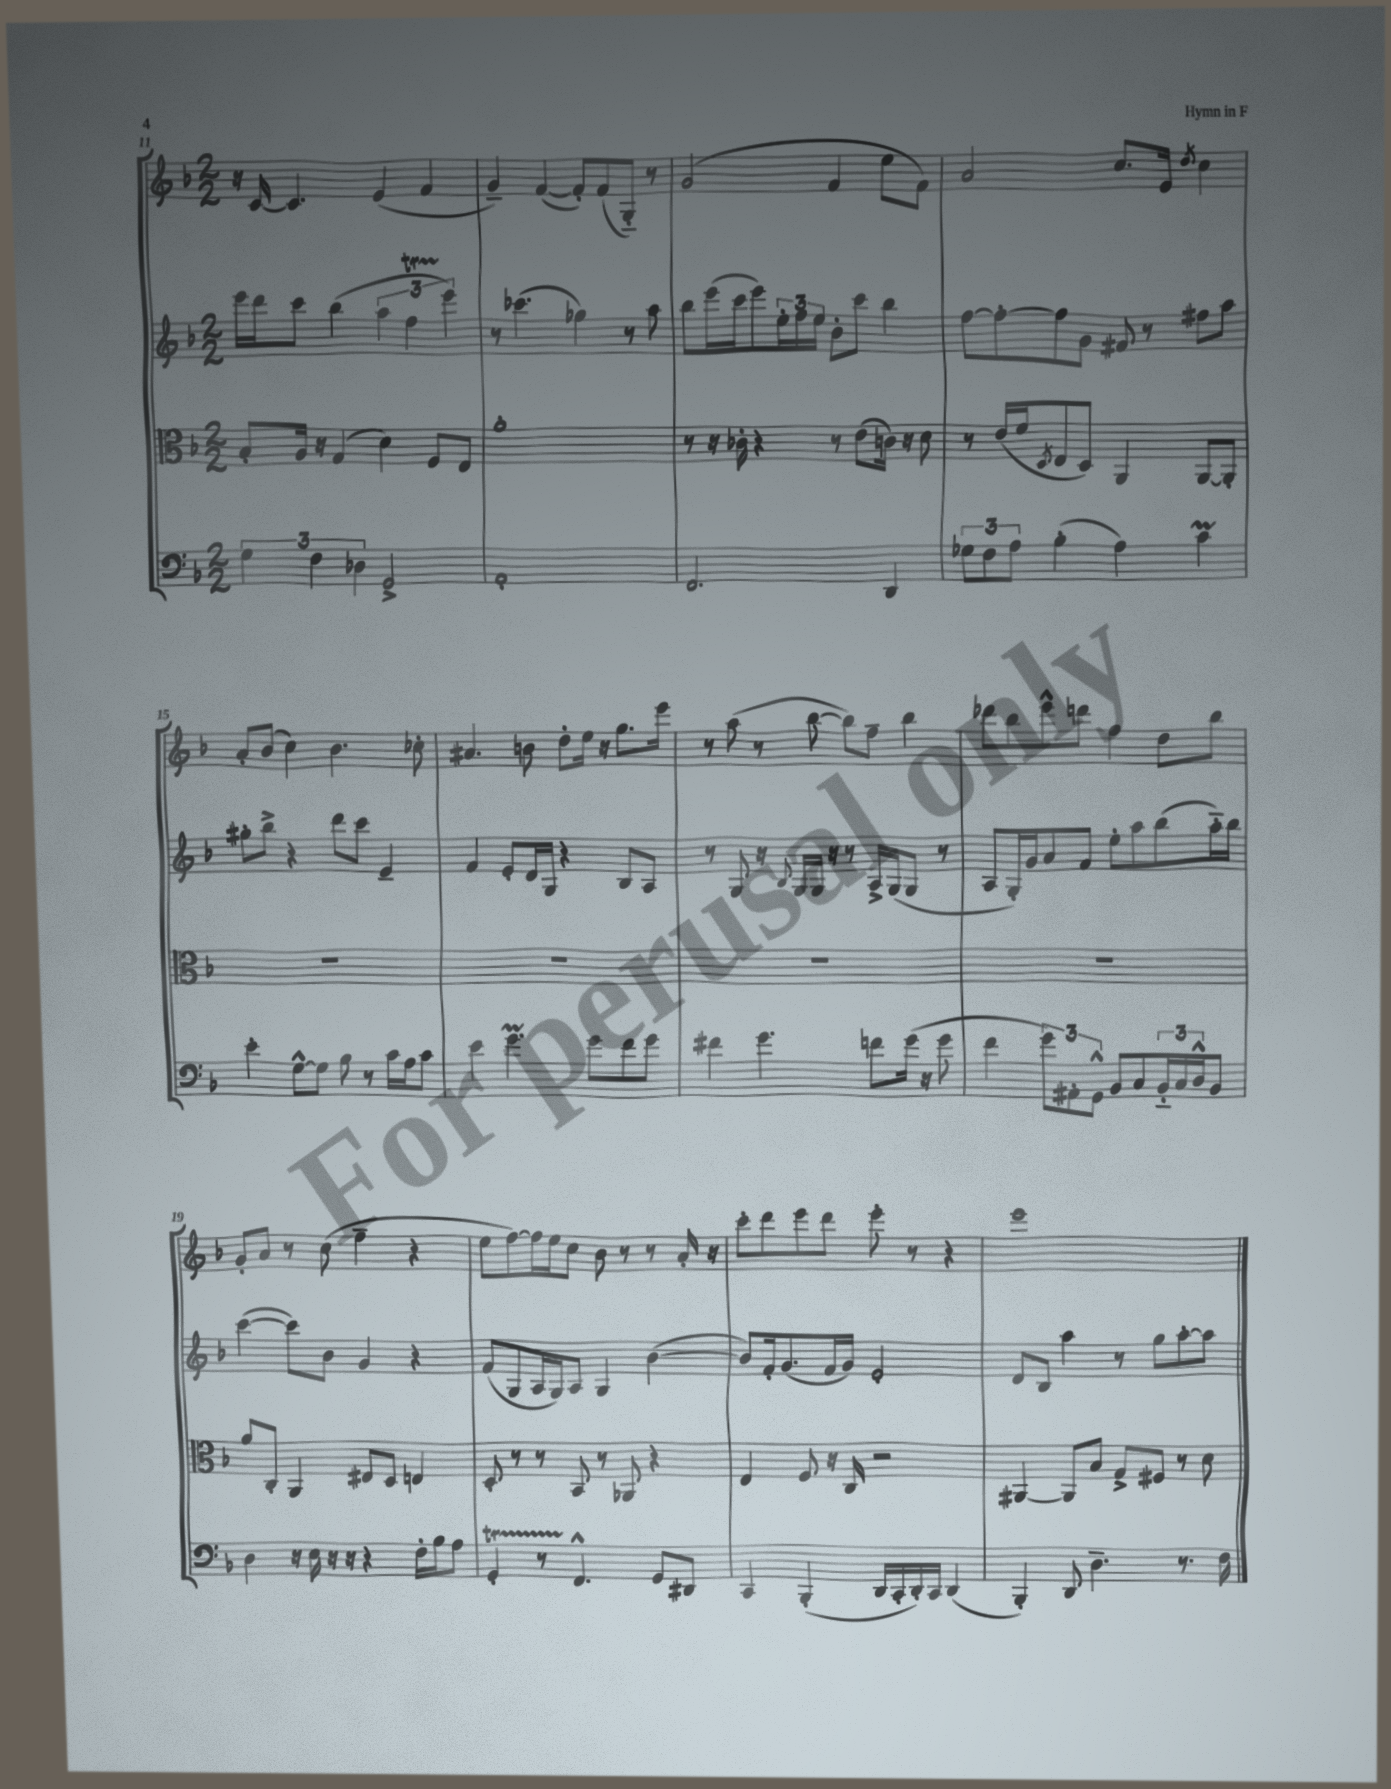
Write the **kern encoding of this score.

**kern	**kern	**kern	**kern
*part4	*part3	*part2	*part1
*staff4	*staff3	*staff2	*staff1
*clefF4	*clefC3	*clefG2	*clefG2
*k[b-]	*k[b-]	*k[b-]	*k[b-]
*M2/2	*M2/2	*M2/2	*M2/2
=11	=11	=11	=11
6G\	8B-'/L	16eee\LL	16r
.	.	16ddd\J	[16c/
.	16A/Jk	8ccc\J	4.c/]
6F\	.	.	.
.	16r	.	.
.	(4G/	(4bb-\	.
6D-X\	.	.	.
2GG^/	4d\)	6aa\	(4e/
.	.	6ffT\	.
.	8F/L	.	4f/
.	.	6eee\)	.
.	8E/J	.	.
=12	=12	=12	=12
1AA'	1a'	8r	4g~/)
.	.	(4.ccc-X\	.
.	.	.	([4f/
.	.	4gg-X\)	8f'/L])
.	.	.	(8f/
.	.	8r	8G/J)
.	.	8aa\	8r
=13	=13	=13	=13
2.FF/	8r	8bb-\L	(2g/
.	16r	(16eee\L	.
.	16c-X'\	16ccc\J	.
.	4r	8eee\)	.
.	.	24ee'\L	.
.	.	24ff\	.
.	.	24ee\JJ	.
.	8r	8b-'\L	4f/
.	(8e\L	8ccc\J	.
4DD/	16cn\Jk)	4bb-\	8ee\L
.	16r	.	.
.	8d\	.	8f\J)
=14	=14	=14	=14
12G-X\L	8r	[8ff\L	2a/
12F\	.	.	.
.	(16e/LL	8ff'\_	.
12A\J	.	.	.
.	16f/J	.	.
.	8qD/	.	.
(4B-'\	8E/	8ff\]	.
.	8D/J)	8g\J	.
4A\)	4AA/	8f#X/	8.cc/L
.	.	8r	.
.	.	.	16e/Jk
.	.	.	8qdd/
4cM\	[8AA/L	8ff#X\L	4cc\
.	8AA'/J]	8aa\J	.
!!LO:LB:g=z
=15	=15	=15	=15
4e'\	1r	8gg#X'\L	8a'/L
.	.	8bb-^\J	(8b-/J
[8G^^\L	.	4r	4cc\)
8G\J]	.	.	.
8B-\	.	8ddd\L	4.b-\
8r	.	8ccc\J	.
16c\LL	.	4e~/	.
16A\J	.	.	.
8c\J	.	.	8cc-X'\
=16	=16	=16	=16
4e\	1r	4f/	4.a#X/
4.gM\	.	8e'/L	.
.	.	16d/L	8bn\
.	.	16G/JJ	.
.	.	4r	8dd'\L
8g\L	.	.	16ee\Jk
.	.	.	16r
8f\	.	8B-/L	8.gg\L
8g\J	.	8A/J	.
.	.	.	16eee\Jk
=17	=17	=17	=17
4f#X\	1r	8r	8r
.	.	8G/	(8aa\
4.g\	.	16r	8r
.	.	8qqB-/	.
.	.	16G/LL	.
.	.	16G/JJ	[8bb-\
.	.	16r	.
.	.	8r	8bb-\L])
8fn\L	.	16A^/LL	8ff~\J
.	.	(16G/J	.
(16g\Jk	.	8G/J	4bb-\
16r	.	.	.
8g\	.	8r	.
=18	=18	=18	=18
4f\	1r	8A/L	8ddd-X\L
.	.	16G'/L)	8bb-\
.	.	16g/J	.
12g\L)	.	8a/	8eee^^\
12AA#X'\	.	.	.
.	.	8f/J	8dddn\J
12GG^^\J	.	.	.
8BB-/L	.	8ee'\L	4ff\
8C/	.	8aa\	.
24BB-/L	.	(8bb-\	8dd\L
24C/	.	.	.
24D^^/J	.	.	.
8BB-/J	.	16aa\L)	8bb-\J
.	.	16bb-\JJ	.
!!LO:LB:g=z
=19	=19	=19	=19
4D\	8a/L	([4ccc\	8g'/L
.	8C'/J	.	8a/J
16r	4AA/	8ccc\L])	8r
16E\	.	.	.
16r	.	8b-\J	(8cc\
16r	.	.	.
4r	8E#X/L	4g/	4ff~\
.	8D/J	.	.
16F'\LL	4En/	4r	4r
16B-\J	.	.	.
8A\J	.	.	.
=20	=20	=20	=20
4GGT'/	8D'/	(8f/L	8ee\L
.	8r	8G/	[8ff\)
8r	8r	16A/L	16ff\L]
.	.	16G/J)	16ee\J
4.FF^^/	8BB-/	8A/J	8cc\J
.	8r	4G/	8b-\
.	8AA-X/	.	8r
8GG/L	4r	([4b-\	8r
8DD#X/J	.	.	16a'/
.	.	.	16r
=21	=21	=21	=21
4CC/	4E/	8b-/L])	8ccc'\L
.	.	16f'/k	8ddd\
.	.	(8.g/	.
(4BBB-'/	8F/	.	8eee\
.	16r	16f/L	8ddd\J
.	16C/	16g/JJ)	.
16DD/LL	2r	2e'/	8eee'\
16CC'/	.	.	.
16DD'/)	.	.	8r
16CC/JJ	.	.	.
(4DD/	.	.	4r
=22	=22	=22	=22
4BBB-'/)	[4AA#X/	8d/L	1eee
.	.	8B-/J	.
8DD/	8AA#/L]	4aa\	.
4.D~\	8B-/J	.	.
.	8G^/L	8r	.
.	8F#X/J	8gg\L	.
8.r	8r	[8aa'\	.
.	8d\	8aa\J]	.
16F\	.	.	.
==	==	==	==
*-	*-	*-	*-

########################################

Пожалуйста, верните все строки из пунктов выше, где встречается слово «kern». Регистр букв учитывается.

• РЕШЕНИЕ УПРАЖНЕНИЯ
Write the **kern encoding of this score.
**kern	**kern	**kern	**kern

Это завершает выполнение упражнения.